What is needed -> All records below must be written out exactly, with the pictures excluded.

Records provided ->
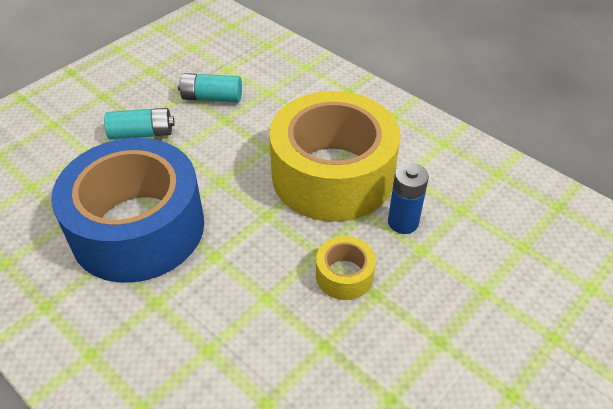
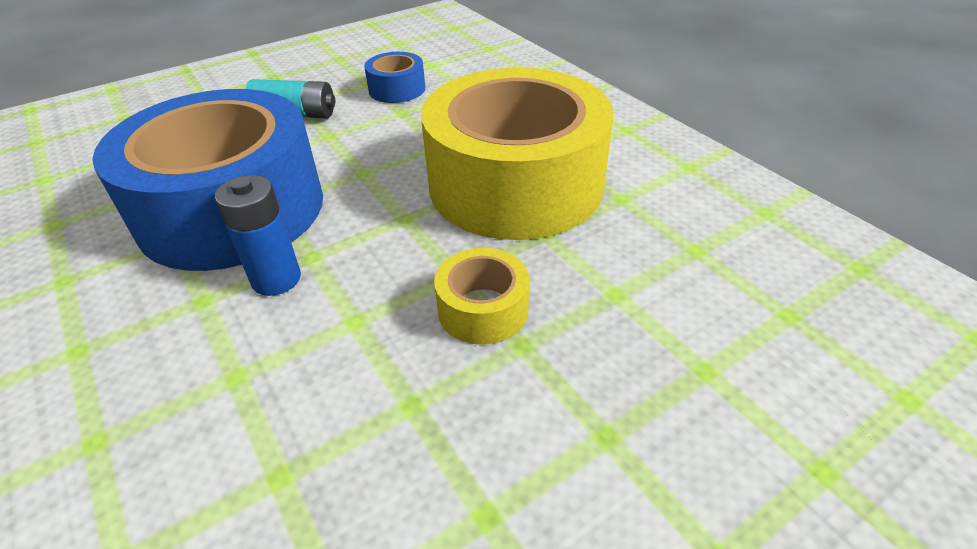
camera: 15 degrees right, 5 degrees down
turquoise battery [178,73,242,103] -> blue tape [364,52,425,103]
blue battery [388,163,429,234] -> blue battery moved to [215,175,301,296]

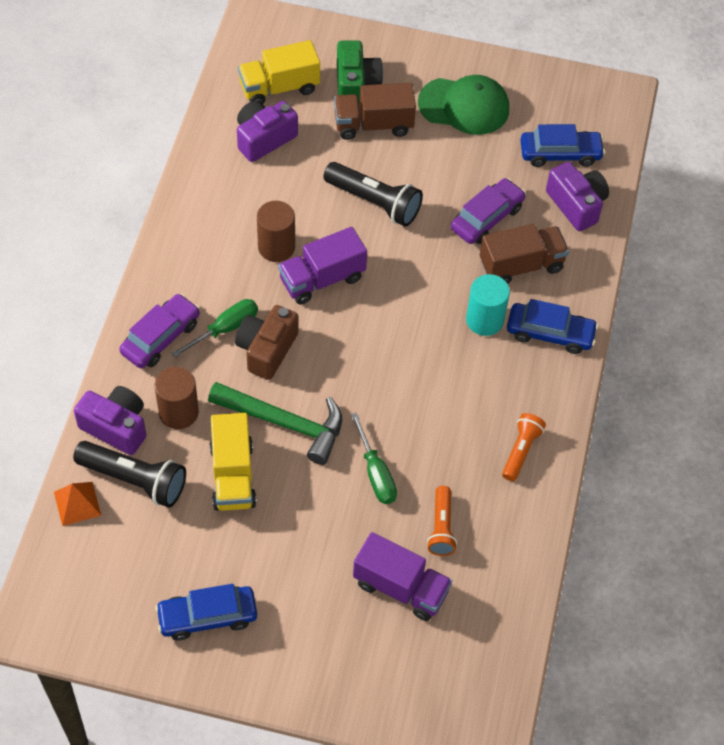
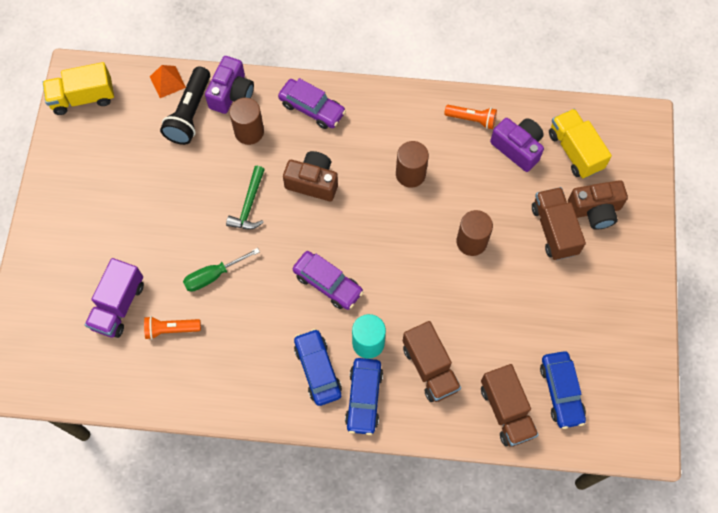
camera: 85 degrees right, 10 degrees up
blue car [155,584,257,641] -> blue car moved to [294,329,342,406]
green screwdriver [171,299,258,358] -> none
green hammer [208,382,342,465] -> green hammer [226,166,265,229], size x0.65
yellow truck [210,413,257,511] -> yellow truck moved to [43,62,114,115]
purple truck [278,227,367,304] -> none
black flashlight [324,162,423,227] -> brown cylinder [456,210,493,256]
green camera [337,40,383,105] -> brown camera [568,180,628,229]
green cap [418,75,509,135] -> none
purple car [451,178,526,244] -> purple car moved to [293,251,364,310]
orange flashlight [502,413,546,481] -> orange flashlight moved to [444,105,497,129]
purple camera [546,162,609,231] -> brown truck [481,364,539,447]

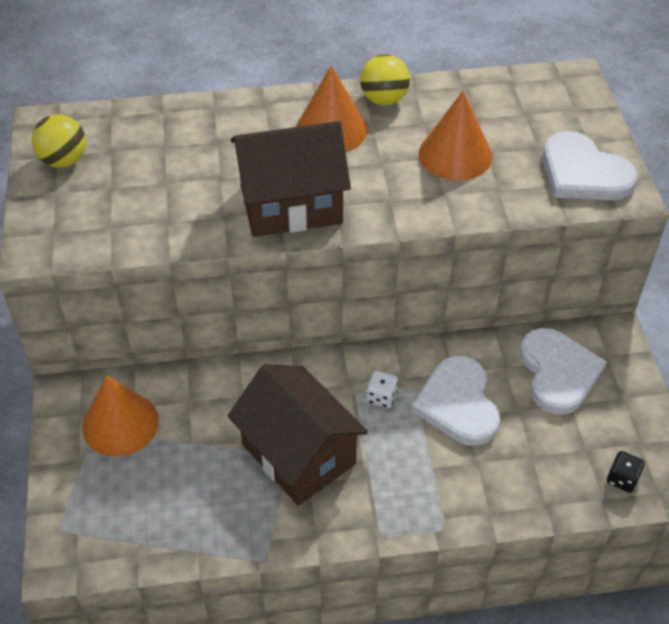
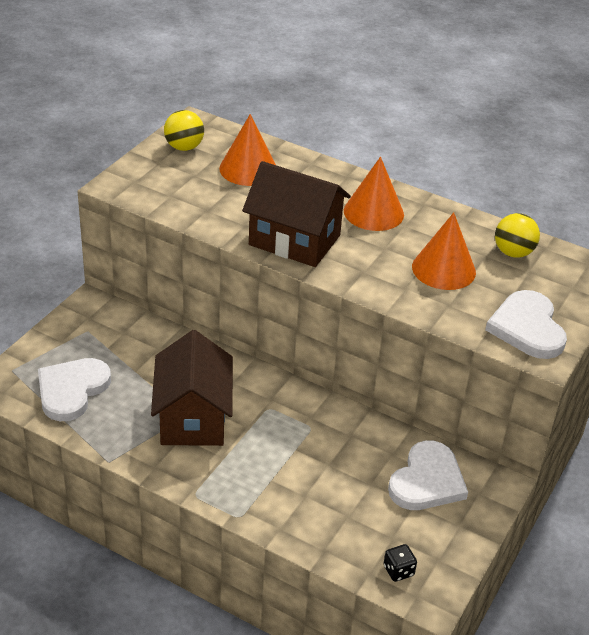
camera: 35 degrees right, 10 degrees down
orange cone [82,375,159,457] -> orange cone moved to [219,114,276,186]
yellow ball [360,54,410,105] -> yellow ball moved to [495,213,540,258]
white dice [366,371,398,408] -> none
white heart [411,356,500,446] -> white heart moved to [38,358,111,421]

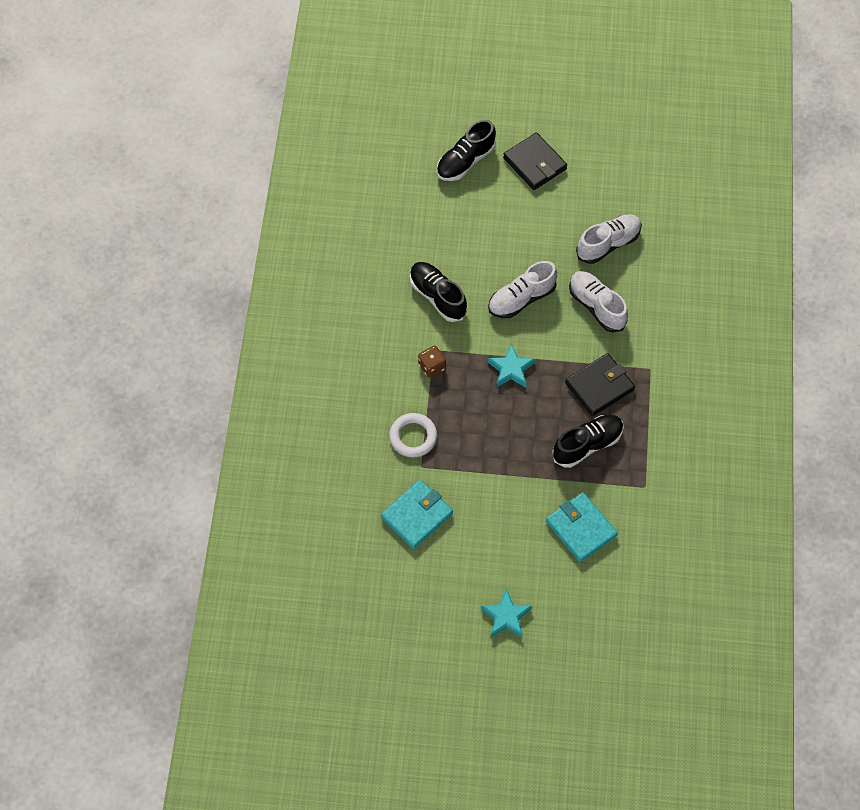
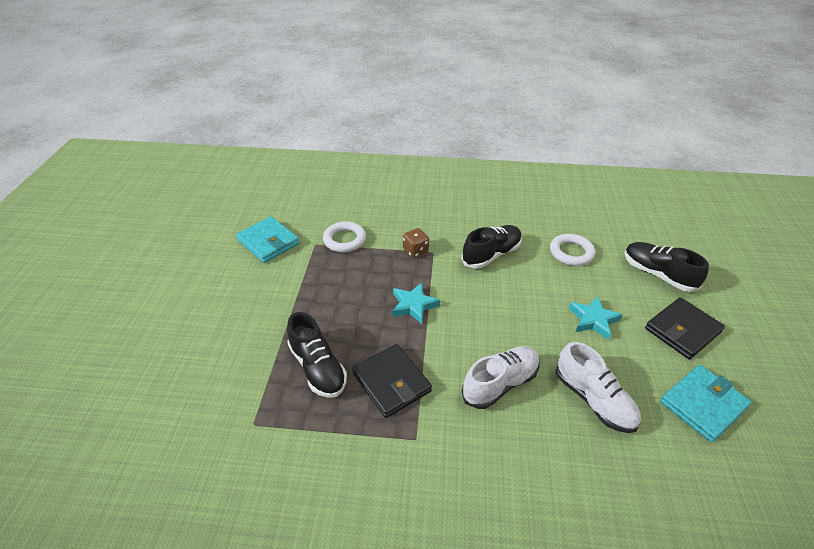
camera: 90 degrees right, 20 degrees down
turquoise star [481,589,532,637] -> turquoise star moved to [568,296,623,340]
white shoe [488,261,557,318] -> none
turquoise wallet [546,492,618,562] -> turquoise wallet moved to [660,365,752,442]
none -> white ring [550,234,595,266]

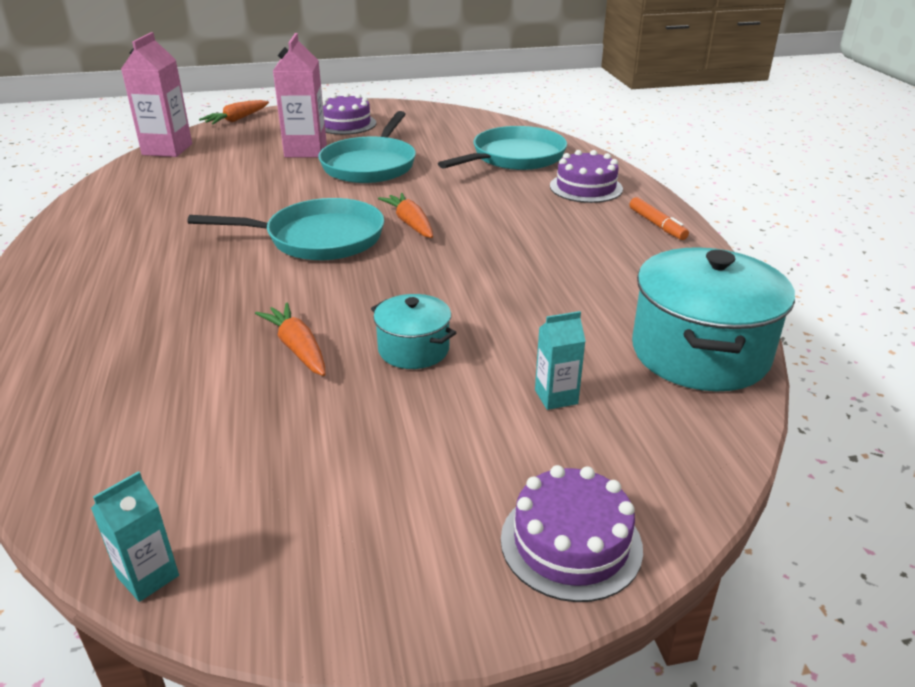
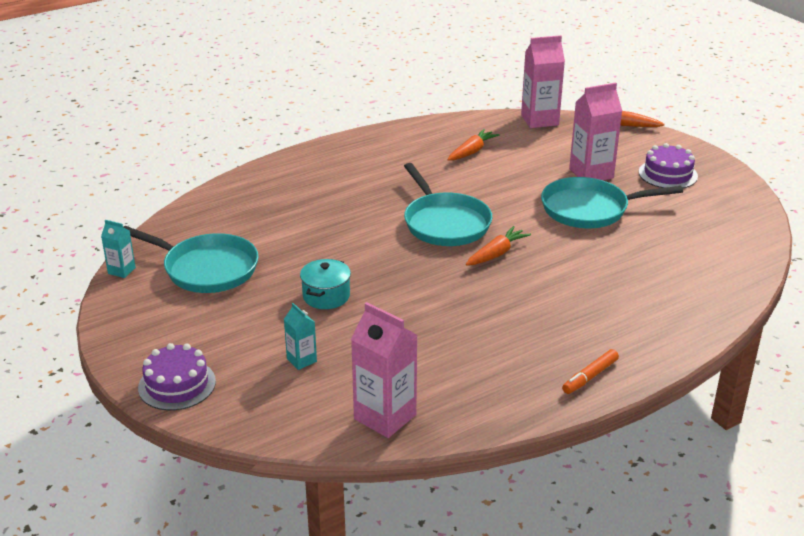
camera: 70 degrees right, 0 degrees up
orange carrot [255,303,326,376] -> orange carrot moved to [448,129,500,161]
turquoise pan [438,126,567,170] -> turquoise pan moved to [124,226,258,293]
purple cake [550,150,623,203] -> none
turquoise pot [632,247,795,391] -> pink carton [351,302,417,438]

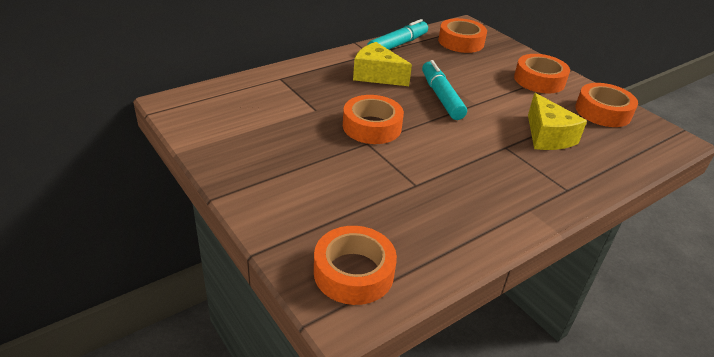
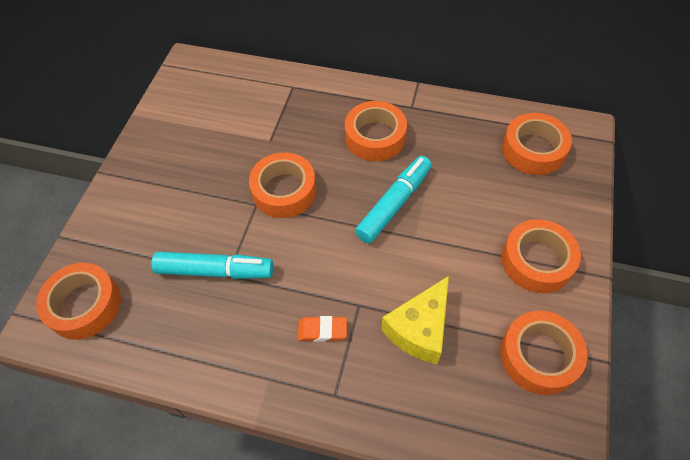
camera: 55 degrees right, 20 degrees up
yellow cheese [353,42,412,86] -> orange tape [345,101,407,161]
turquoise marker [367,19,428,50] -> turquoise marker moved to [151,252,274,279]
none -> orange eraser [298,316,347,342]

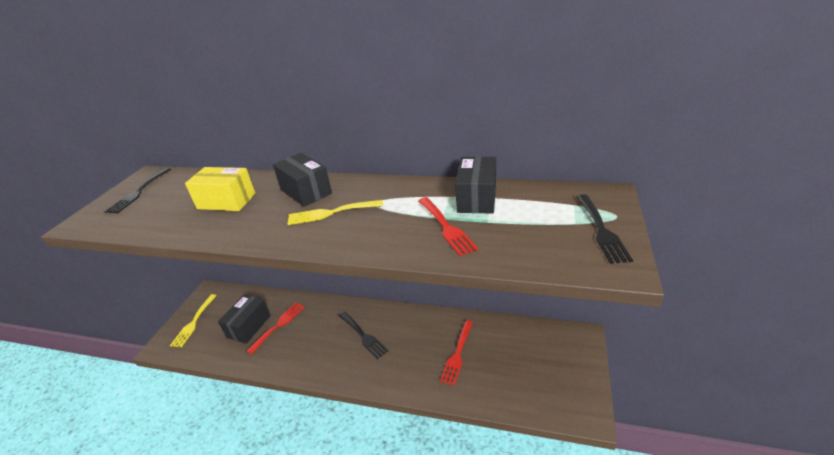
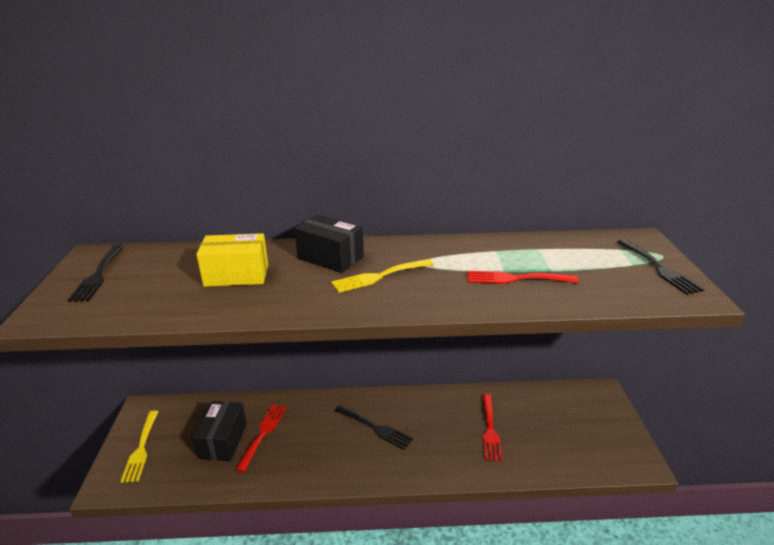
camera: 20 degrees left, 5 degrees down
red fork [418,197,478,256] -> red fork turned 135 degrees clockwise [467,271,579,284]
black box [455,156,496,214] -> none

Result of the exercise ->
camera: 15 degrees right, 5 degrees down
turquoise battery [178,73,242,103] -> blue tape [364,52,425,103]
blue battery [388,163,429,234] -> blue battery moved to [215,175,301,296]

camera: 85 degrees right, 10 degrees up
blue car [155,584,257,641] -> blue car moved to [294,329,342,406]
green screwdriver [171,299,258,358] -> none
green hammer [208,382,342,465] -> green hammer [226,166,265,229], size x0.65
yellow truck [210,413,257,511] -> yellow truck moved to [43,62,114,115]
purple truck [278,227,367,304] -> none
black flashlight [324,162,423,227] -> brown cylinder [456,210,493,256]
green camera [337,40,383,105] -> brown camera [568,180,628,229]
green cap [418,75,509,135] -> none
purple car [451,178,526,244] -> purple car moved to [293,251,364,310]
orange flashlight [502,413,546,481] -> orange flashlight moved to [444,105,497,129]
purple camera [546,162,609,231] -> brown truck [481,364,539,447]

camera: 35 degrees right, 10 degrees down
orange cone [82,375,159,457] -> orange cone moved to [219,114,276,186]
yellow ball [360,54,410,105] -> yellow ball moved to [495,213,540,258]
white dice [366,371,398,408] -> none
white heart [411,356,500,446] -> white heart moved to [38,358,111,421]

camera: 90 degrees right, 20 degrees down
turquoise star [481,589,532,637] -> turquoise star moved to [568,296,623,340]
white shoe [488,261,557,318] -> none
turquoise wallet [546,492,618,562] -> turquoise wallet moved to [660,365,752,442]
none -> white ring [550,234,595,266]

camera: 70 degrees right, 0 degrees up
orange carrot [255,303,326,376] -> orange carrot moved to [448,129,500,161]
turquoise pan [438,126,567,170] -> turquoise pan moved to [124,226,258,293]
purple cake [550,150,623,203] -> none
turquoise pot [632,247,795,391] -> pink carton [351,302,417,438]

camera: 55 degrees right, 20 degrees up
yellow cheese [353,42,412,86] -> orange tape [345,101,407,161]
turquoise marker [367,19,428,50] -> turquoise marker moved to [151,252,274,279]
none -> orange eraser [298,316,347,342]

camera: 20 degrees left, 5 degrees down
red fork [418,197,478,256] -> red fork turned 135 degrees clockwise [467,271,579,284]
black box [455,156,496,214] -> none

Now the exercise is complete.